**Dataset records**
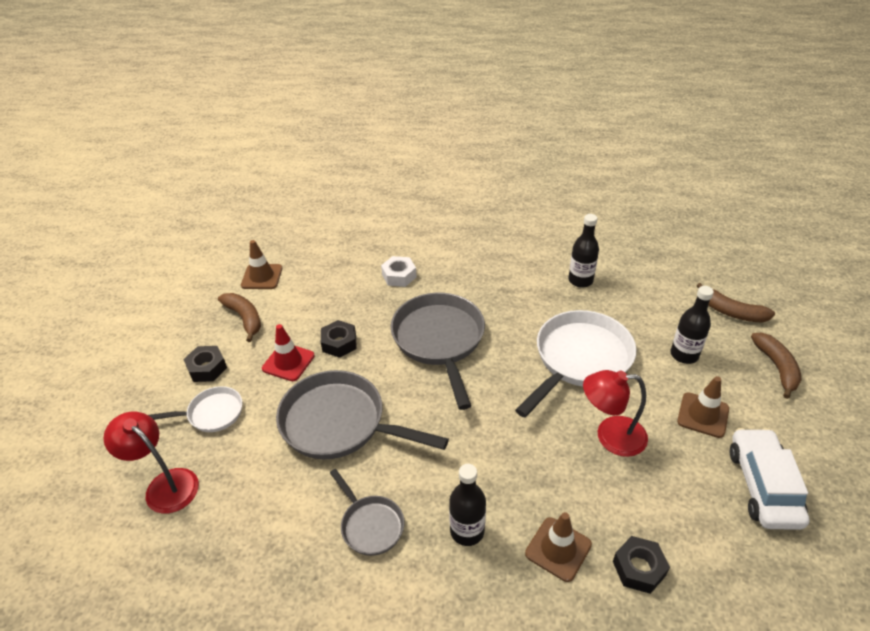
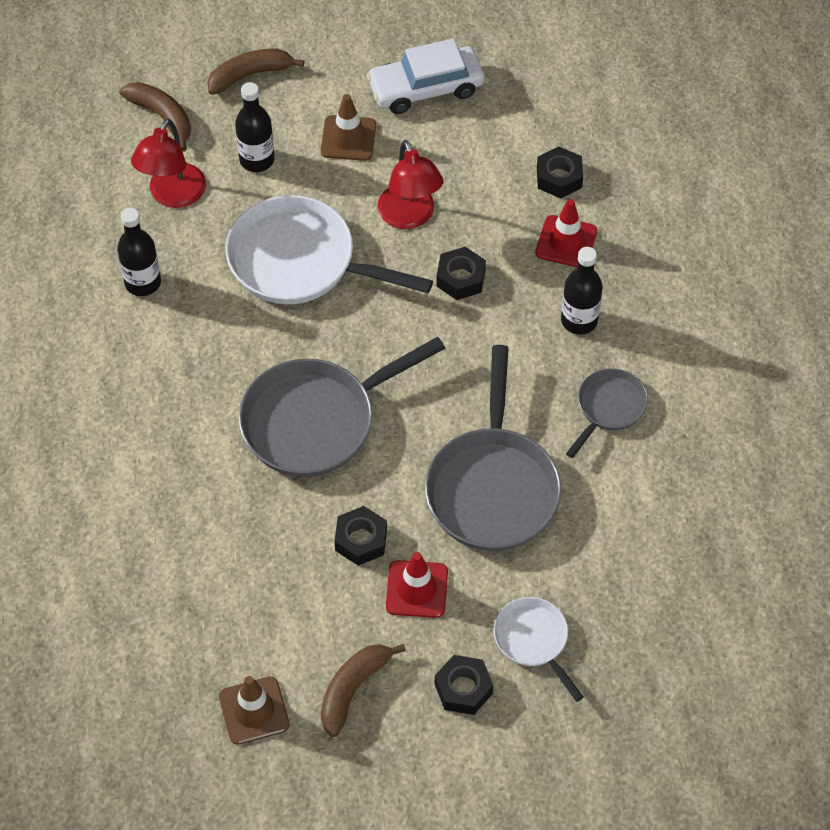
camera: 110 degrees left, 15 degrees up
(165, 484) = (648, 637): red lamp -> red lamp (173, 196)
(399, 276) = (196, 513): white nut -> none
(537, 455) = (461, 278): none -> black nut
(558, 549) = (566, 242): brown traffic cone -> red traffic cone
(731, 312) = (162, 117): brown banana -> brown banana turned 60 degrees counterclockwise

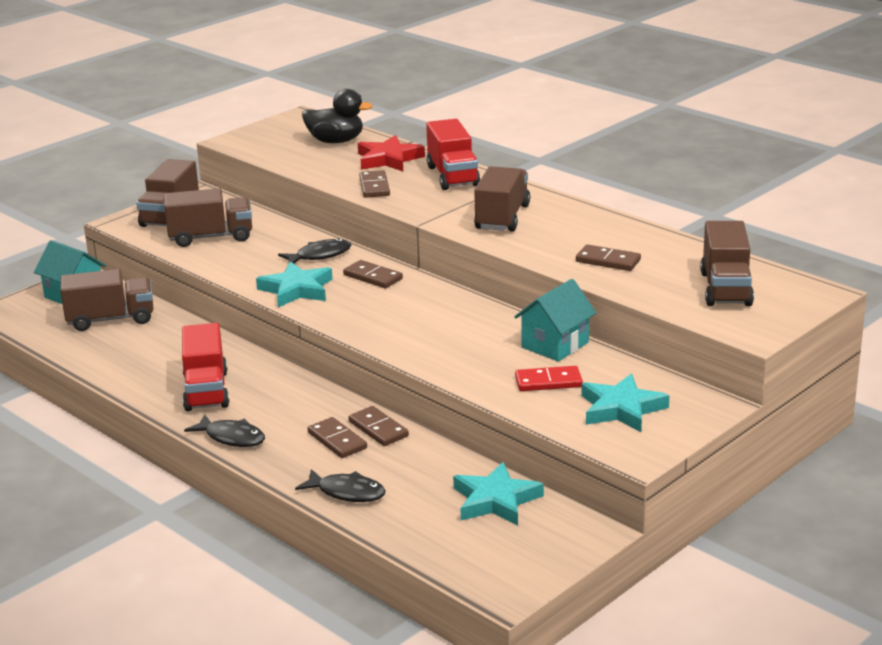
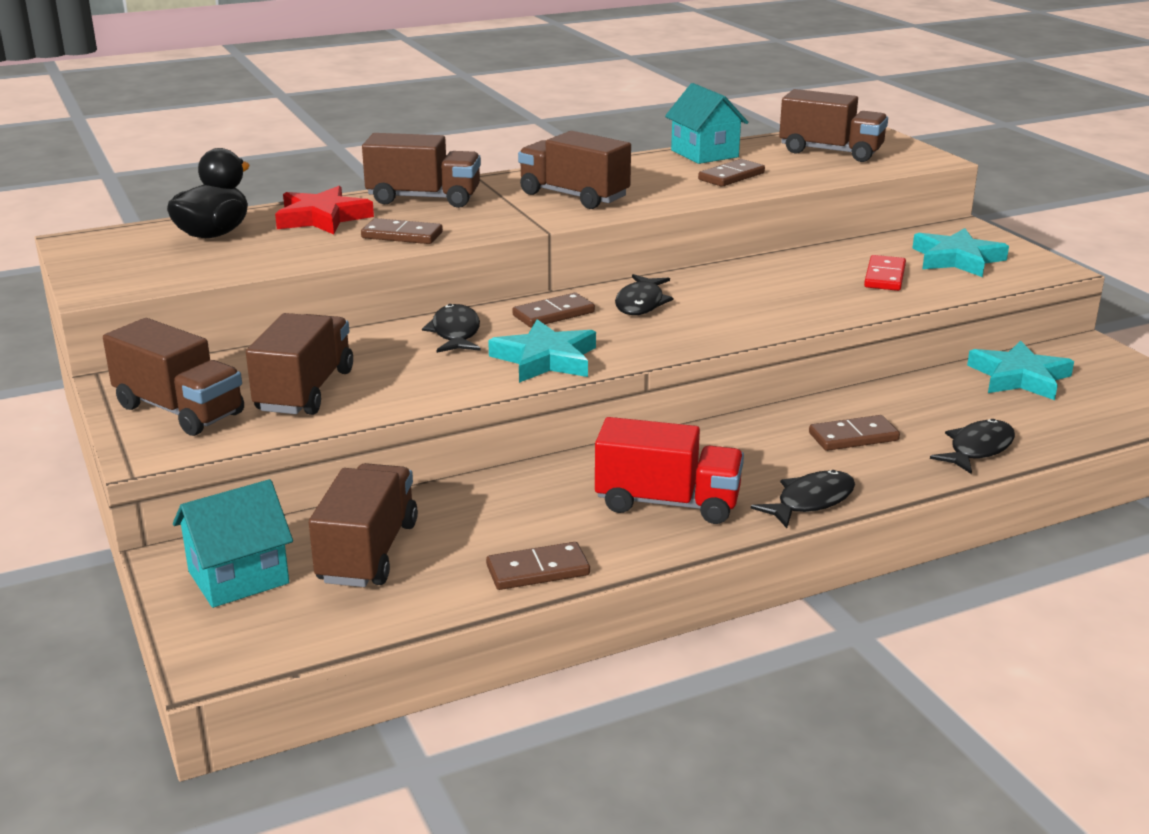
camera: 70 degrees left, 0 degrees up
(378, 429) = (838, 410): brown domino -> brown domino (538, 570)
(414, 300) = (641, 303): none -> black fish
(452, 176) = (424, 198): red truck -> brown truck
(555, 345) = (804, 261): turquoise house -> turquoise house (704, 153)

**Problem**
Repeat verbatim the lines from the one holding "(165, 484) = (648, 637): red" through the end of the listing above, both ends included, but not the pictures.

**Result of this exercise**
(165, 484) = (648, 637): red lamp -> red lamp (173, 196)
(399, 276) = (196, 513): white nut -> none
(537, 455) = (461, 278): none -> black nut
(558, 549) = (566, 242): brown traffic cone -> red traffic cone
(731, 312) = (162, 117): brown banana -> brown banana turned 60 degrees counterclockwise

camera: 70 degrees left, 0 degrees up
(378, 429) = (838, 410): brown domino -> brown domino (538, 570)
(414, 300) = (641, 303): none -> black fish
(452, 176) = (424, 198): red truck -> brown truck
(555, 345) = (804, 261): turquoise house -> turquoise house (704, 153)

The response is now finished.